● Source information:
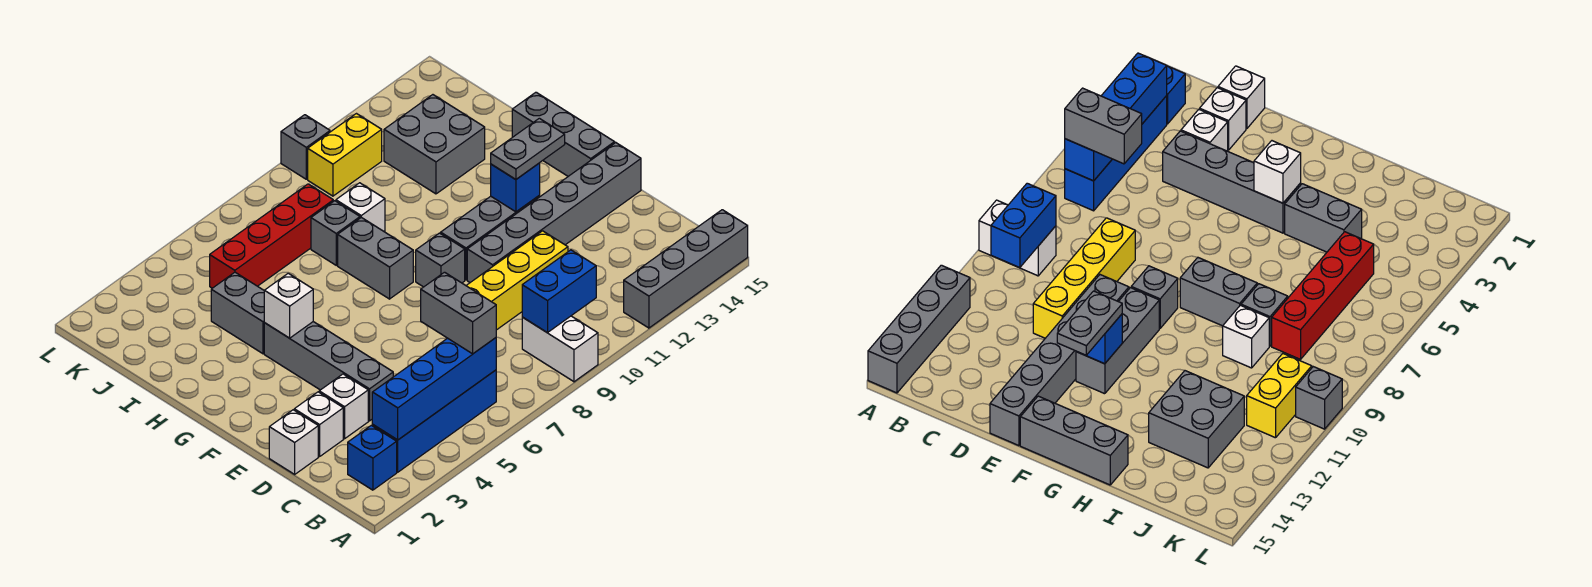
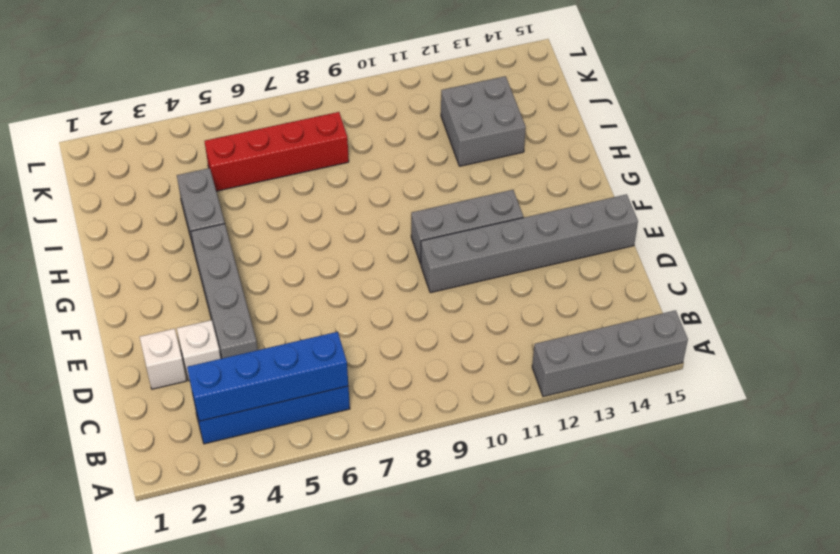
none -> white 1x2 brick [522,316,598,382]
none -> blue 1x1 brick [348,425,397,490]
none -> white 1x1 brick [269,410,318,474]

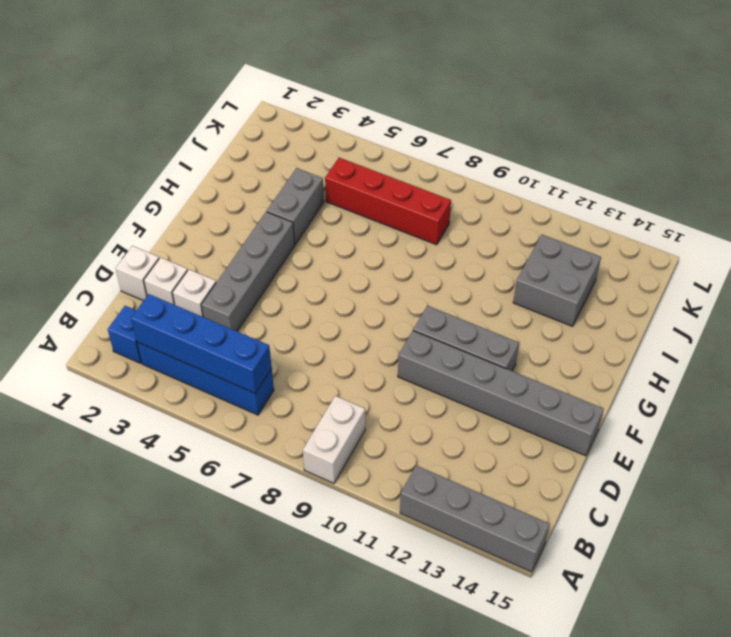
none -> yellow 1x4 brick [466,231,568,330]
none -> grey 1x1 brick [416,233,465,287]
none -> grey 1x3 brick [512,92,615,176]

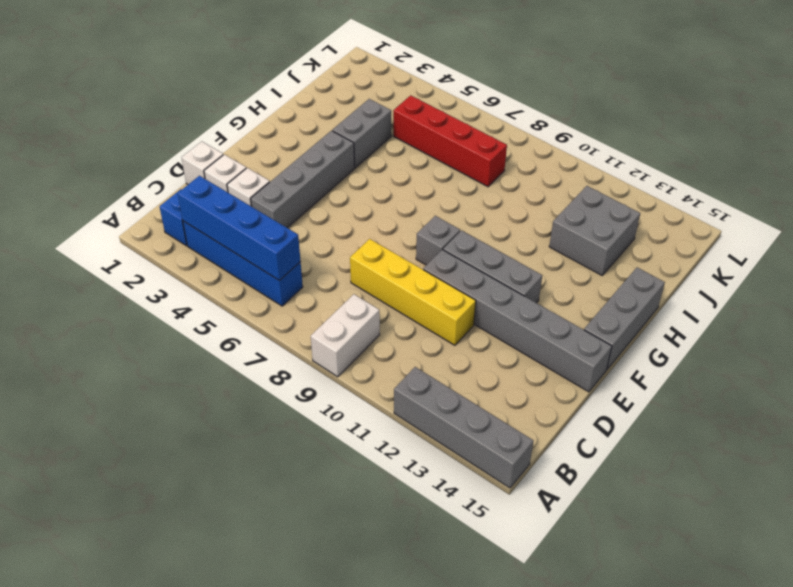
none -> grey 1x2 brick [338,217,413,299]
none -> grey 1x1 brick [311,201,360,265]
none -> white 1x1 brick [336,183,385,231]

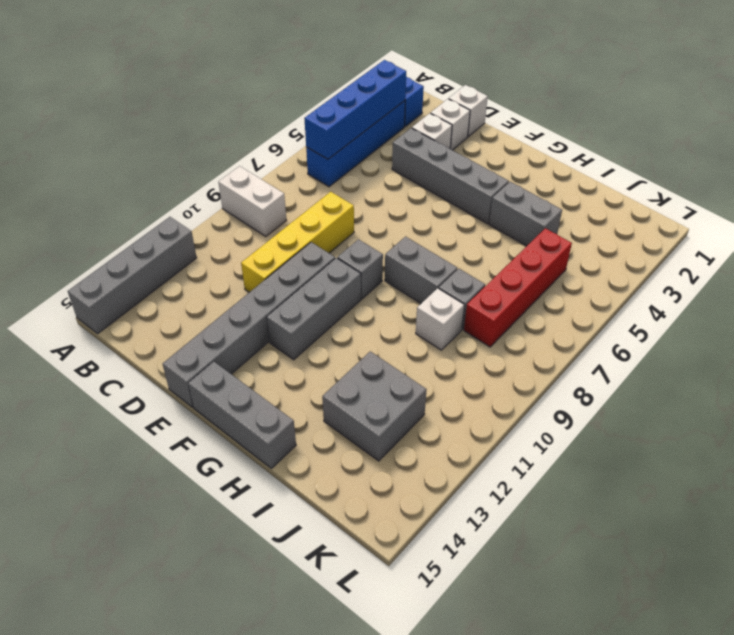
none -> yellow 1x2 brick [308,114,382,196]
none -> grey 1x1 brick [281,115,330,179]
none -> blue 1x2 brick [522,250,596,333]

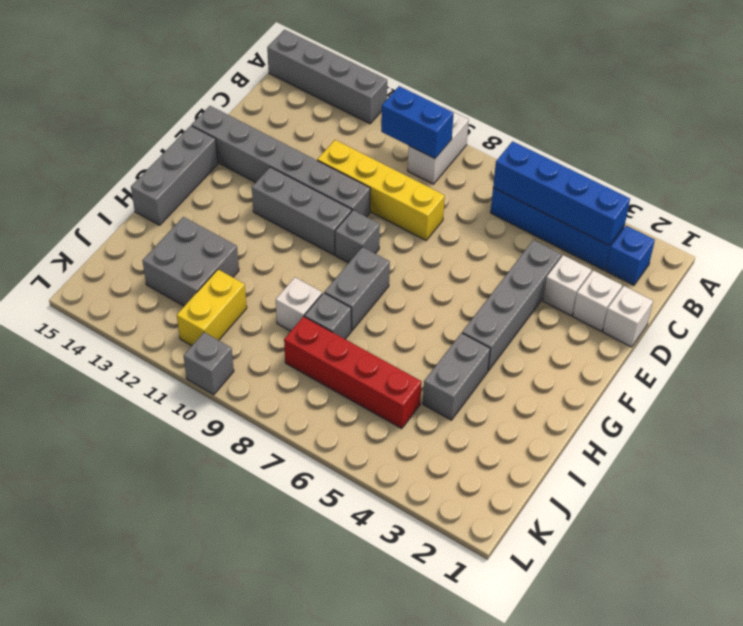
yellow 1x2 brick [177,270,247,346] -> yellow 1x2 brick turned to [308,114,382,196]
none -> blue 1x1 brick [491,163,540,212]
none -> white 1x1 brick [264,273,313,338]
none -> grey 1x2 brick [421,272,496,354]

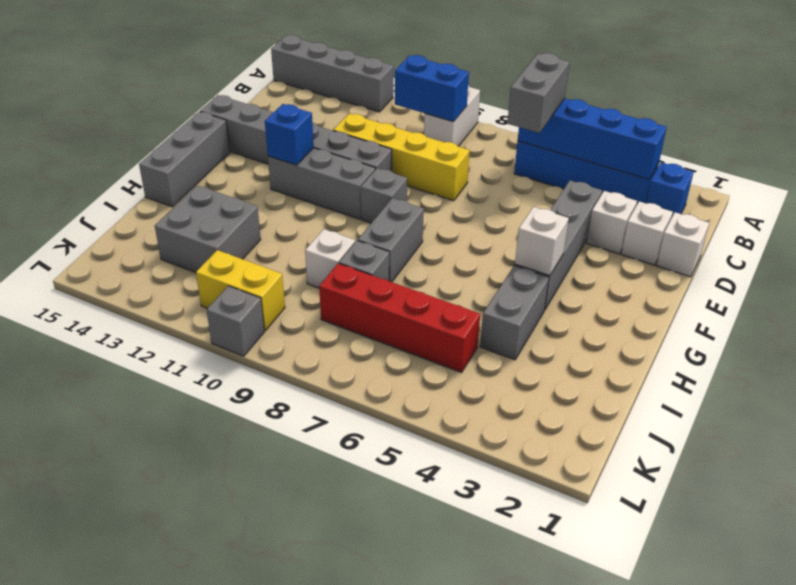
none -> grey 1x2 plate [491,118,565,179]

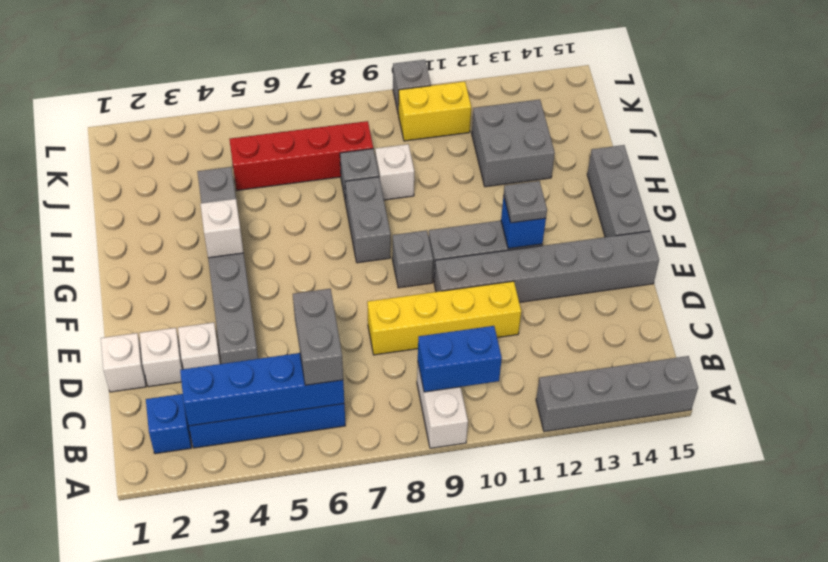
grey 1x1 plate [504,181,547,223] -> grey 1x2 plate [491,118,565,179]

● Exercise description:
Above are the records; repeat them all exactly, without the pictures.

● Result for this task:
none -> white 1x2 brick [522,316,598,382]
none -> blue 1x1 brick [348,425,397,490]
none -> white 1x1 brick [269,410,318,474]

none -> yellow 1x4 brick [466,231,568,330]
none -> grey 1x1 brick [416,233,465,287]
none -> grey 1x3 brick [512,92,615,176]

none -> grey 1x2 brick [338,217,413,299]
none -> grey 1x1 brick [311,201,360,265]
none -> white 1x1 brick [336,183,385,231]

none -> yellow 1x2 brick [308,114,382,196]
none -> grey 1x1 brick [281,115,330,179]
none -> blue 1x2 brick [522,250,596,333]

yellow 1x2 brick [177,270,247,346] -> yellow 1x2 brick turned to [308,114,382,196]
none -> blue 1x1 brick [491,163,540,212]
none -> white 1x1 brick [264,273,313,338]
none -> grey 1x2 brick [421,272,496,354]

none -> grey 1x2 plate [491,118,565,179]

grey 1x1 plate [504,181,547,223] -> grey 1x2 plate [491,118,565,179]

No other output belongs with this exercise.